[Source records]

· · · · · · ·

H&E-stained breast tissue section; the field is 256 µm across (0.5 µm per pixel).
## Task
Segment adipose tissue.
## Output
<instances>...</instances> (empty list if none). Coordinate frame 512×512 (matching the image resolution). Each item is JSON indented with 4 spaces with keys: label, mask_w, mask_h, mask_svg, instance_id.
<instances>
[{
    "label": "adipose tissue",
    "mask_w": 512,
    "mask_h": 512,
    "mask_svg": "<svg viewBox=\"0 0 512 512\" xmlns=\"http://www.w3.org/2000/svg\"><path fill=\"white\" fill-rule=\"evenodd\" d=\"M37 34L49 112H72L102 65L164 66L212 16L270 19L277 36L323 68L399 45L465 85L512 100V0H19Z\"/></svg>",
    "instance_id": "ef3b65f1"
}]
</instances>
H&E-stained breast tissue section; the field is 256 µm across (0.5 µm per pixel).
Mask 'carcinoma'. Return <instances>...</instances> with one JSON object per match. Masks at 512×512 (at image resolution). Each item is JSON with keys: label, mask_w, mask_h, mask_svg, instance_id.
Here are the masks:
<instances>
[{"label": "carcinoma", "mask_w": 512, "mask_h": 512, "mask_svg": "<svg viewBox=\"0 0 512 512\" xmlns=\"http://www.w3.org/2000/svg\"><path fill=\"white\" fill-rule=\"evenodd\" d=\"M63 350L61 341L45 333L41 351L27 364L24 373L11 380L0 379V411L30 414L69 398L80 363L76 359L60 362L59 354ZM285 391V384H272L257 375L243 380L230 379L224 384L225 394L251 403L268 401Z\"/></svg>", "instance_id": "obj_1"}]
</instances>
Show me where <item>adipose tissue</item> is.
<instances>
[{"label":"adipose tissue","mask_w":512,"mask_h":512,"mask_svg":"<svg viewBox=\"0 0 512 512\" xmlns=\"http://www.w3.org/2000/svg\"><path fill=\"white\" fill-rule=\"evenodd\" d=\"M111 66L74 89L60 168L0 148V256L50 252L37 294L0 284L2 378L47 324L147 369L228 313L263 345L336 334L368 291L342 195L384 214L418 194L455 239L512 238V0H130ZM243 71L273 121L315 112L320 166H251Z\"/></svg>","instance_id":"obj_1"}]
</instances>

· · · · · · ·

▶ [WHAT IS EXPECTED]: Return all of the data word for word.

▶ [TASK RESULT]:
H&E-stained breast tissue section; the field is 256 µm across (0.5 µm per pixel).
## Task
Segment adipose tissue.
## Output
<instances>...</instances> (empty list if none). Coordinate frame 512×512 (matching the image resolution). Each item is JSON indented with 4 spaces with keys: label, mask_w, mask_h, mask_svg, instance_id.
<instances>
[{
    "label": "adipose tissue",
    "mask_w": 512,
    "mask_h": 512,
    "mask_svg": "<svg viewBox=\"0 0 512 512\" xmlns=\"http://www.w3.org/2000/svg\"><path fill=\"white\" fill-rule=\"evenodd\" d=\"M37 34L49 112H72L102 65L164 66L212 16L270 19L277 36L323 68L399 45L465 85L512 100V0H19Z\"/></svg>",
    "instance_id": "ef3b65f1"
}]
</instances>
H&E-stained breast tissue section; the field is 256 µm across (0.5 µm per pixel).
Mask 'carcinoma'. Return <instances>...</instances> with one JSON object per match. Masks at 512×512 (at image resolution). Each item is JSON with keys: label, mask_w, mask_h, mask_svg, instance_id.
Here are the masks:
<instances>
[{"label": "carcinoma", "mask_w": 512, "mask_h": 512, "mask_svg": "<svg viewBox=\"0 0 512 512\" xmlns=\"http://www.w3.org/2000/svg\"><path fill=\"white\" fill-rule=\"evenodd\" d=\"M63 350L61 341L45 333L41 351L27 364L24 373L11 380L0 379V411L30 414L69 398L80 363L76 359L60 362L59 354ZM285 391V384H272L257 375L243 380L230 379L224 384L225 394L251 403L268 401Z\"/></svg>", "instance_id": "obj_1"}]
</instances>
Show me where <item>adipose tissue</item> is.
<instances>
[{"label":"adipose tissue","mask_w":512,"mask_h":512,"mask_svg":"<svg viewBox=\"0 0 512 512\" xmlns=\"http://www.w3.org/2000/svg\"><path fill=\"white\" fill-rule=\"evenodd\" d=\"M111 66L74 89L60 168L0 148V256L50 252L37 294L0 284L2 378L47 324L147 369L228 313L263 345L336 334L368 291L342 195L384 214L418 194L455 239L512 238V0H130ZM243 71L273 121L315 112L320 166H251Z\"/></svg>","instance_id":"obj_1"}]
</instances>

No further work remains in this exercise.